What you are asked to do. Below are some records. Return exactly the lines from the one containing "RFID2 pin SS: A3 -> D10" through the one containing "RGB1 pin G: none -> D4", both included, and only those.

Detected change data
- Opening Delimiter -

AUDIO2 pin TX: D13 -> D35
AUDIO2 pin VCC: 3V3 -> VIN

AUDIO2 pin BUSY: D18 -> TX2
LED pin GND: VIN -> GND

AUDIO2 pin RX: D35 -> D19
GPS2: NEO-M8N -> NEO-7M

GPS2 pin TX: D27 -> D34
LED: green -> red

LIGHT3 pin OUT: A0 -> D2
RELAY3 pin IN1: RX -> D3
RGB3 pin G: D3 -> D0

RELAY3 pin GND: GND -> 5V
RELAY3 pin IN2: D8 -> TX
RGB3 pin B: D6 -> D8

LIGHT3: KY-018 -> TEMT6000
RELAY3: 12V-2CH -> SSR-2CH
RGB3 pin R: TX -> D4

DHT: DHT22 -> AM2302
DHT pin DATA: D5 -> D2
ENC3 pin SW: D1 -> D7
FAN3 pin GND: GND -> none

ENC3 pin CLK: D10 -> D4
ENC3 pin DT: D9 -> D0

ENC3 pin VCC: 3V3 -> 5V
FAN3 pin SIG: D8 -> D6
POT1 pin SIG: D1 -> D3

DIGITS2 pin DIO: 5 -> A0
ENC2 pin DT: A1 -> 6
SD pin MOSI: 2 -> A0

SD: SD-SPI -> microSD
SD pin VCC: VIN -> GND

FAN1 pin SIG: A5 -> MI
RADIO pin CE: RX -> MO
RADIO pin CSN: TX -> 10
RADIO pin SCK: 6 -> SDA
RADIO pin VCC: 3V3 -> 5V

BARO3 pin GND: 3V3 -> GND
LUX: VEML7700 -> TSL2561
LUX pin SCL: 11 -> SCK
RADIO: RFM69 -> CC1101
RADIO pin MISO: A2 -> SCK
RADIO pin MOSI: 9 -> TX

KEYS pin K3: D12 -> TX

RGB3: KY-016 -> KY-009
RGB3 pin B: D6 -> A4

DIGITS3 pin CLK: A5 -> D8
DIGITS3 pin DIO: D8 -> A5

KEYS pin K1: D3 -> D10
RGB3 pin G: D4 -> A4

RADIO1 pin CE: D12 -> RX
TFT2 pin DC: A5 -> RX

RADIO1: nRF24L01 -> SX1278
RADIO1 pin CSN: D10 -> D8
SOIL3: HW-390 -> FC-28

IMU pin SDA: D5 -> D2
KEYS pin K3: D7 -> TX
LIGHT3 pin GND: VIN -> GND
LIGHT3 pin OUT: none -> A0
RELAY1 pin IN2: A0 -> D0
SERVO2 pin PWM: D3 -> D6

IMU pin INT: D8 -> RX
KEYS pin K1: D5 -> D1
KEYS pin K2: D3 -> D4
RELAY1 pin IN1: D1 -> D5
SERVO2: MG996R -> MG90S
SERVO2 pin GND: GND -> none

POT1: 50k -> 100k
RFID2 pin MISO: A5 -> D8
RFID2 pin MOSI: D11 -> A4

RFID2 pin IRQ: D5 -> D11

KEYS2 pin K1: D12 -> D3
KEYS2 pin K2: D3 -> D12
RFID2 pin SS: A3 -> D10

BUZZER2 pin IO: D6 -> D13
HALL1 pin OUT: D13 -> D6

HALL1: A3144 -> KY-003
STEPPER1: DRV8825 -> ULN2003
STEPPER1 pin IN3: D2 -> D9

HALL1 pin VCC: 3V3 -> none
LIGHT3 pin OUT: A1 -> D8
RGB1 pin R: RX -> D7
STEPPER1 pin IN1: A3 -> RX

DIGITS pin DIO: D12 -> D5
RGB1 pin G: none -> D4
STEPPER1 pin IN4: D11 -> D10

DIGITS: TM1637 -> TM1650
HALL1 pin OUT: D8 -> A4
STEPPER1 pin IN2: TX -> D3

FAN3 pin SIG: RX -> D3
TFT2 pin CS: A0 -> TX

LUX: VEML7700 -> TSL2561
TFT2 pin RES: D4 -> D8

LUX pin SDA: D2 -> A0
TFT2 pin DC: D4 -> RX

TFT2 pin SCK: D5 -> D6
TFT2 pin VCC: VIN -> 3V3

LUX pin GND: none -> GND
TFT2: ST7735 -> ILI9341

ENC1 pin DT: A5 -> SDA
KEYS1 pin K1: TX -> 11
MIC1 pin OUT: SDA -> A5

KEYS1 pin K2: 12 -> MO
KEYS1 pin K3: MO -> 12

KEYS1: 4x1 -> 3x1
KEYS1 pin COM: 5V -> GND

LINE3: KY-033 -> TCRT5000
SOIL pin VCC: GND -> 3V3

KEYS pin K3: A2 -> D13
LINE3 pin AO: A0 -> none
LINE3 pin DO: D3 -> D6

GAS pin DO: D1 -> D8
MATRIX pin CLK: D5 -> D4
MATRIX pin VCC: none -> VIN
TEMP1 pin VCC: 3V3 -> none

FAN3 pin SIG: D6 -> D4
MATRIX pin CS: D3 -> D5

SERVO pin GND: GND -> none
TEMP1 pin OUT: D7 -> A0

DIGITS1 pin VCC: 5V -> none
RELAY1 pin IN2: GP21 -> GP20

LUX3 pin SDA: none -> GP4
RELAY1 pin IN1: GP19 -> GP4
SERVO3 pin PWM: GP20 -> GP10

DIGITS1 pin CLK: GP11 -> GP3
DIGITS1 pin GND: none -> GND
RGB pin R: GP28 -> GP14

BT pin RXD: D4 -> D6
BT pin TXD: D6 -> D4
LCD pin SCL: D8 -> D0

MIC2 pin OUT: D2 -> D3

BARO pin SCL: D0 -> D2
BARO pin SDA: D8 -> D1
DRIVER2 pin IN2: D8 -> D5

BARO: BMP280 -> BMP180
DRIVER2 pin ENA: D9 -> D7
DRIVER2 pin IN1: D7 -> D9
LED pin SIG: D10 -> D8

- Closing Delimiter -

Task result.
RFID2 pin SS: A3 -> D10

BUZZER2 pin IO: D6 -> D13
HALL1 pin OUT: D13 -> D6

HALL1: A3144 -> KY-003
STEPPER1: DRV8825 -> ULN2003
STEPPER1 pin IN3: D2 -> D9

HALL1 pin VCC: 3V3 -> none
LIGHT3 pin OUT: A1 -> D8
RGB1 pin R: RX -> D7
STEPPER1 pin IN1: A3 -> RX

DIGITS pin DIO: D12 -> D5
RGB1 pin G: none -> D4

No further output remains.